- TASK REQUIREMENTS -
Set out the lines of the records below, from the line containing "No, black matte" through the line containing "Indeed, transparent mesh", inclusive, as a Markdown table with the columns Row and Text. Number each line in Row, and leave out blank lines.

- PROVIDED DATA -
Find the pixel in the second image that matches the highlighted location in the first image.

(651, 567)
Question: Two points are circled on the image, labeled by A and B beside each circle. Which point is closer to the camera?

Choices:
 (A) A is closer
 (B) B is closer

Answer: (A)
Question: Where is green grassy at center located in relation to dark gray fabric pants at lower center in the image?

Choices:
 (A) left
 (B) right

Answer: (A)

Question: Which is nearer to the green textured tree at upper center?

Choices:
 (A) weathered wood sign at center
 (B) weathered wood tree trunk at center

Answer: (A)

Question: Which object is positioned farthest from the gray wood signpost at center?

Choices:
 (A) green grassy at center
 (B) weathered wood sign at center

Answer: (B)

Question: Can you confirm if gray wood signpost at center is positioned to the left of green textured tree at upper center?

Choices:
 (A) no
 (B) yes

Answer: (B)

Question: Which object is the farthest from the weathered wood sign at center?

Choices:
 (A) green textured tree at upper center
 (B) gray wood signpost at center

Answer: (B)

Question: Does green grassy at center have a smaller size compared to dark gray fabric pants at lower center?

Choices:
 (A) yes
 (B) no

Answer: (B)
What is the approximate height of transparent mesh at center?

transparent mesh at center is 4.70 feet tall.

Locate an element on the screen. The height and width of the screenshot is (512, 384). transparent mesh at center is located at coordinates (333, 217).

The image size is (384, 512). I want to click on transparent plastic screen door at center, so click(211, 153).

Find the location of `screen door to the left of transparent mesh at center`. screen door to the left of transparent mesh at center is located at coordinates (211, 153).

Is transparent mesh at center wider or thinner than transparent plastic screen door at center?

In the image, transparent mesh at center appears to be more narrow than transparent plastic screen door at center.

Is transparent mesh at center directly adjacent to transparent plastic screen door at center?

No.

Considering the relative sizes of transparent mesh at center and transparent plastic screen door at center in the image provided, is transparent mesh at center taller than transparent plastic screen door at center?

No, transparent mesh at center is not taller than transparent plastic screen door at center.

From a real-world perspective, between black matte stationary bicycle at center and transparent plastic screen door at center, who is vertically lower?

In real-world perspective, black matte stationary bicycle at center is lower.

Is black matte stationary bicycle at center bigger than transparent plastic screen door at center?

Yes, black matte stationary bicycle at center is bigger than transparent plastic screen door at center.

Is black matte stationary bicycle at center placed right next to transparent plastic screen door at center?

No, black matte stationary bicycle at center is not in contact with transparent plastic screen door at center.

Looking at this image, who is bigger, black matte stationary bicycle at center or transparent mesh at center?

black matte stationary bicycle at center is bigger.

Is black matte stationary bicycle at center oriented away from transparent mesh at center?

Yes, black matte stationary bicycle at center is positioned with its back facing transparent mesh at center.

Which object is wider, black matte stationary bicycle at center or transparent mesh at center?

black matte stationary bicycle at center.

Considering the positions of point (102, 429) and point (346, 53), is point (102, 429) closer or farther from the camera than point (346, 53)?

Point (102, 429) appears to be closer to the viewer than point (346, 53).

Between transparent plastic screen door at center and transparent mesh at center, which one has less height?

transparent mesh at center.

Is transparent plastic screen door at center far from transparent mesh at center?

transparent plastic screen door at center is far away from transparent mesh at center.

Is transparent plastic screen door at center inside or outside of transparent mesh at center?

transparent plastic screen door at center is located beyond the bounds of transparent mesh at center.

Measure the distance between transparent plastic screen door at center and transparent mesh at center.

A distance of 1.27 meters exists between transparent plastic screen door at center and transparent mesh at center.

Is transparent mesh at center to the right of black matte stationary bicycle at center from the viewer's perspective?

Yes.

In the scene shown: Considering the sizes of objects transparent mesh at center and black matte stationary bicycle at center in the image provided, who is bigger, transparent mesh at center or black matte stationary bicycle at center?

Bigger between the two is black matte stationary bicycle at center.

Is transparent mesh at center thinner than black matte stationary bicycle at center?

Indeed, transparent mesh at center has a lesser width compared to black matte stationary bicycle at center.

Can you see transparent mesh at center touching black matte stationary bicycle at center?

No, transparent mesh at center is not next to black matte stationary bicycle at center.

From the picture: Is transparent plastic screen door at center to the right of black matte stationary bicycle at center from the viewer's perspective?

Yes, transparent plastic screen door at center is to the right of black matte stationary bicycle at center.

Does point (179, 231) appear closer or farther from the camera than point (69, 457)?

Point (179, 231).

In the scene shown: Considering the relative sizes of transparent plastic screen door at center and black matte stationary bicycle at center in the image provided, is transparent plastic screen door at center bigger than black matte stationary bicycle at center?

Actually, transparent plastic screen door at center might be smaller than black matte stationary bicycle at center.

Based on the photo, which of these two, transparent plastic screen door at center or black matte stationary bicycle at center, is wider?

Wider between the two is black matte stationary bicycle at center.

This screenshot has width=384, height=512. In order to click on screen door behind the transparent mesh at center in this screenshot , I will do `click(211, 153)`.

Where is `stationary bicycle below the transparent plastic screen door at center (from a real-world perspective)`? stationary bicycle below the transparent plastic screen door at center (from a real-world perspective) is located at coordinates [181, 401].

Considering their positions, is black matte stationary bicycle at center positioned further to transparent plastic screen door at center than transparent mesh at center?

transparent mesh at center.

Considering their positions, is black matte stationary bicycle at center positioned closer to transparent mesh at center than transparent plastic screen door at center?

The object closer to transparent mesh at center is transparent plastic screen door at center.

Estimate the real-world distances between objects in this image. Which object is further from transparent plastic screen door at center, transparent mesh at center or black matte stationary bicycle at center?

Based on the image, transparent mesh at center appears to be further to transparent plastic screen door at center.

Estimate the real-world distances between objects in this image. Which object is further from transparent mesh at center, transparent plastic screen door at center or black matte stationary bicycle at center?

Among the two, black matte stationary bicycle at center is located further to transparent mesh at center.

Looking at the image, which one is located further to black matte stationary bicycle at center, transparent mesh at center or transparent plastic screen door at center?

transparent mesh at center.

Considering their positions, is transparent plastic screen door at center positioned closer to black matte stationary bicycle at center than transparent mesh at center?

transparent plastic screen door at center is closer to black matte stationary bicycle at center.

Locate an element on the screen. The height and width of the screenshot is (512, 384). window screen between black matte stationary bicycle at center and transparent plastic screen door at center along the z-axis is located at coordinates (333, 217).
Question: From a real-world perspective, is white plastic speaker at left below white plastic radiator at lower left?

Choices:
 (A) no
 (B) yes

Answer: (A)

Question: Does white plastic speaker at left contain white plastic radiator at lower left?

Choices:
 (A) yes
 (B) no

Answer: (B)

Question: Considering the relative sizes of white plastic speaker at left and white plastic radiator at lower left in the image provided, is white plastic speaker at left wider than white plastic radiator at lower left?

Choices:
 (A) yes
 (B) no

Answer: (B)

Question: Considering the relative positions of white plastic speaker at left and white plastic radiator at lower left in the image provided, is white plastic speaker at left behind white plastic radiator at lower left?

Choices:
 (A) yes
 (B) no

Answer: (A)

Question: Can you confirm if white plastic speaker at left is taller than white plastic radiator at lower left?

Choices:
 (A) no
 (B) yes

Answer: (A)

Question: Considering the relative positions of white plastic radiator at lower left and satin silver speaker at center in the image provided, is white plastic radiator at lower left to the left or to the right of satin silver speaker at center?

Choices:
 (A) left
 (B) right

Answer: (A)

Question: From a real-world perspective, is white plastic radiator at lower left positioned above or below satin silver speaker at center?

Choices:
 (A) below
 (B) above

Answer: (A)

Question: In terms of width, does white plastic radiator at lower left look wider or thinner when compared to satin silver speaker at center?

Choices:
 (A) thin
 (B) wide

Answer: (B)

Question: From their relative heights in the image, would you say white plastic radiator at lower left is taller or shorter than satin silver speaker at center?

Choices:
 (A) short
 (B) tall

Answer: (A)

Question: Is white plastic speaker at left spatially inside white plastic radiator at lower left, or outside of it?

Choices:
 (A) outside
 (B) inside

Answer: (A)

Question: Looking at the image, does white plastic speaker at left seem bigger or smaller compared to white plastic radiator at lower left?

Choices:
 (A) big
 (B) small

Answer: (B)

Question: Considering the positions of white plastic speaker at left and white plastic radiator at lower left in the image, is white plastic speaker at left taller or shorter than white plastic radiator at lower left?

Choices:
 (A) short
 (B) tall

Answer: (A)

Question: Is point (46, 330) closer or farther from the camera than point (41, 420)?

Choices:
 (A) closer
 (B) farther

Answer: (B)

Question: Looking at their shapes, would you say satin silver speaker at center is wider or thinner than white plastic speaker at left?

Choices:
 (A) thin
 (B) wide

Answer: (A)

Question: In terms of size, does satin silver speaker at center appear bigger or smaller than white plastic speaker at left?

- EXPECTED ANSWER -
| Row | Text |
|---|---|
| 1 | No, black matte stationary bicycle at center is not in contact with transparent plastic screen door at center. |
| 2 | Looking at this image, who is bigger, black matte stationary bicycle at center or transparent mesh at center? |
| 3 | black matte stationary bicycle at center is bigger. |
| 4 | Is black matte stationary bicycle at center oriented away from transparent mesh at center? |
| 5 | Yes, black matte stationary bicycle at center is positioned with its back facing transparent mesh at center. |
| 6 | Which object is wider, black matte stationary bicycle at center or transparent mesh at center? |
| 7 | black matte stationary bicycle at center. |
| 8 | Considering the positions of point (102, 429) and point (346, 53), is point (102, 429) closer or farther from the camera than point (346, 53)? |
| 9 | Point (102, 429) appears to be closer to the viewer than point (346, 53). |
| 10 | Between transparent plastic screen door at center and transparent mesh at center, which one has less height? |
| 11 | transparent mesh at center. |
| 12 | Is transparent plastic screen door at center far from transparent mesh at center? |
| 13 | transparent plastic screen door at center is far away from transparent mesh at center. |
| 14 | Is transparent plastic screen door at center inside or outside of transparent mesh at center? |
| 15 | transparent plastic screen door at center is located beyond the bounds of transparent mesh at center. |
| 16 | Measure the distance between transparent plastic screen door at center and transparent mesh at center. |
| 17 | A distance of 1.27 meters exists between transparent plastic screen door at center and transparent mesh at center. |
| 18 | Is transparent mesh at center to the right of black matte stationary bicycle at center from the viewer's perspective? |
| 19 | Yes. |
| 20 | In the scene shown: Considering the sizes of objects transparent mesh at center and black matte stationary bicycle at center in the image provided, who is bigger, transparent mesh at center or black matte stationary bicycle at center? |
| 21 | Bigger between the two is black matte stationary bicycle at center. |
| 22 | Is transparent mesh at center thinner than black matte stationary bicycle at center? |
| 23 | Indeed, transparent mesh at center has a lesser width compared to black matte stationary bicycle at center. |